Activity
Word for word, retype the tail of the data below, starting with the line that has "(688, 344) = (458, 257): blue" and including the last line.

Material for the task
= Beginning of Section =

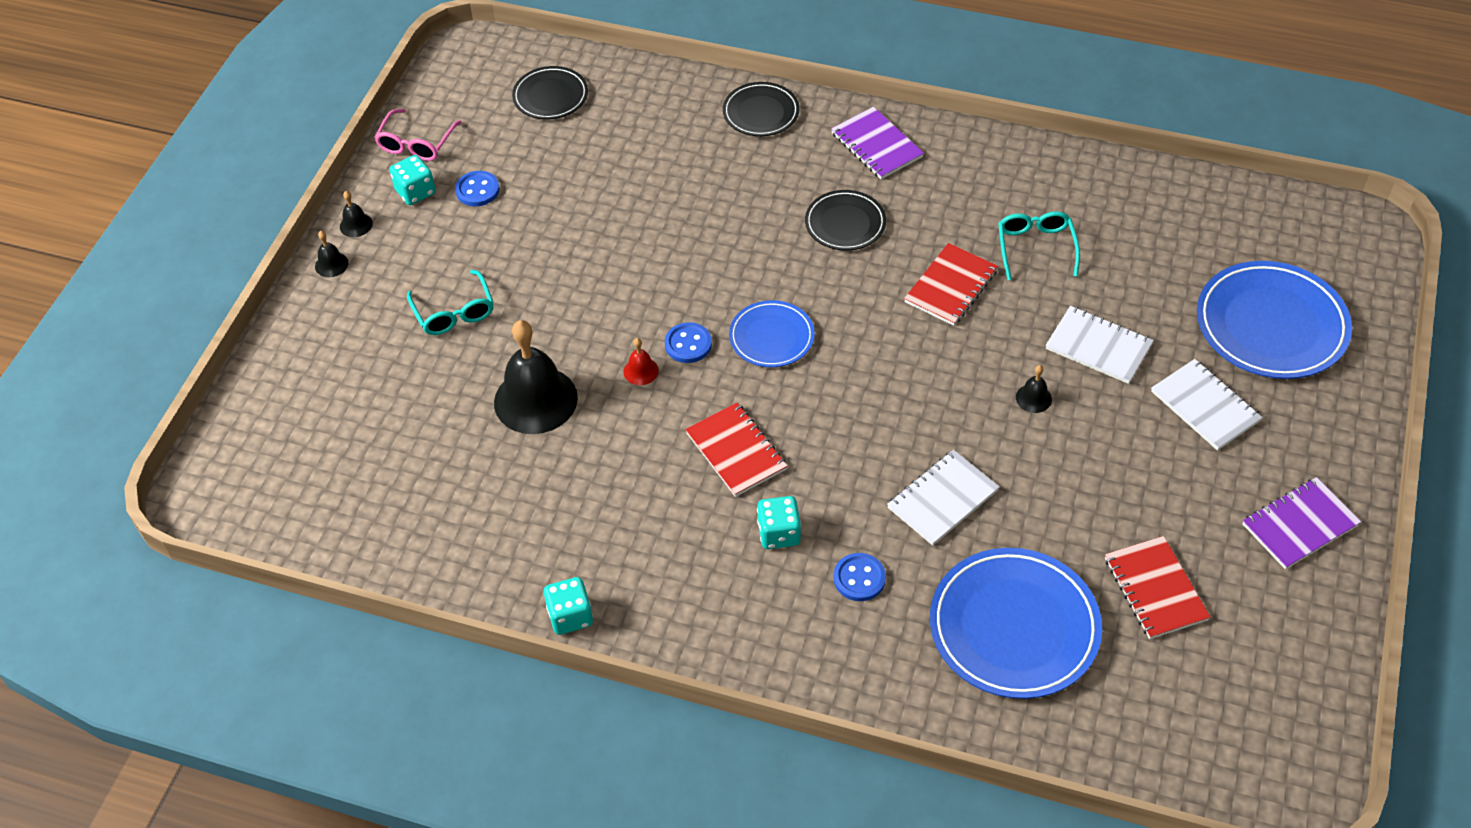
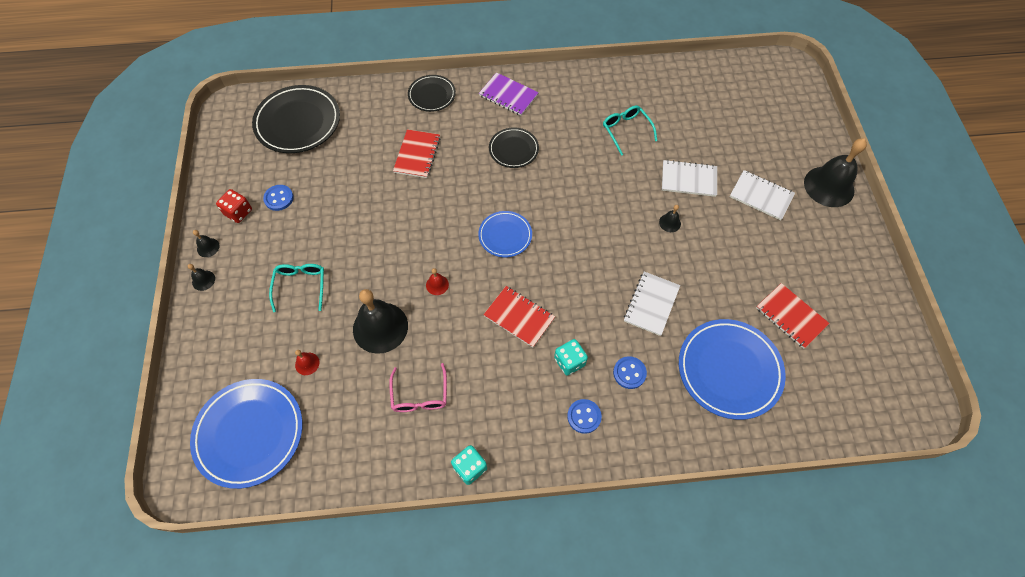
camera: 25 degrees left, 10 degrees up
(415, 192) = (238, 212): turquoise dice -> red dice
(416, 143) = (224, 179): pink glasses -> pink glasses (420, 395)
(417, 412) = (307, 363): none -> red bell
(454, 312) = (300, 286): turquoise glasses -> turquoise glasses turned 135 degrees counterclockwise
(550, 96) = (298, 122): black plate -> black plate, size x1.76
(688, 344) = (458, 257): blue button -> blue button (584, 416)
(951, 286) = (591, 169): red notebook -> red notebook (417, 155)
(1271, 325) = (770, 137): blue plate -> blue plate (249, 433)
(1299, 525) = (843, 249): purple notebook -> none
(1330, 427) = (829, 186): none -> black bell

= End of Section =

Solution below
(688, 344) = (458, 257): blue button -> blue button (584, 416)
(951, 286) = (591, 169): red notebook -> red notebook (417, 155)
(1271, 325) = (770, 137): blue plate -> blue plate (249, 433)
(1299, 525) = (843, 249): purple notebook -> none
(1330, 427) = (829, 186): none -> black bell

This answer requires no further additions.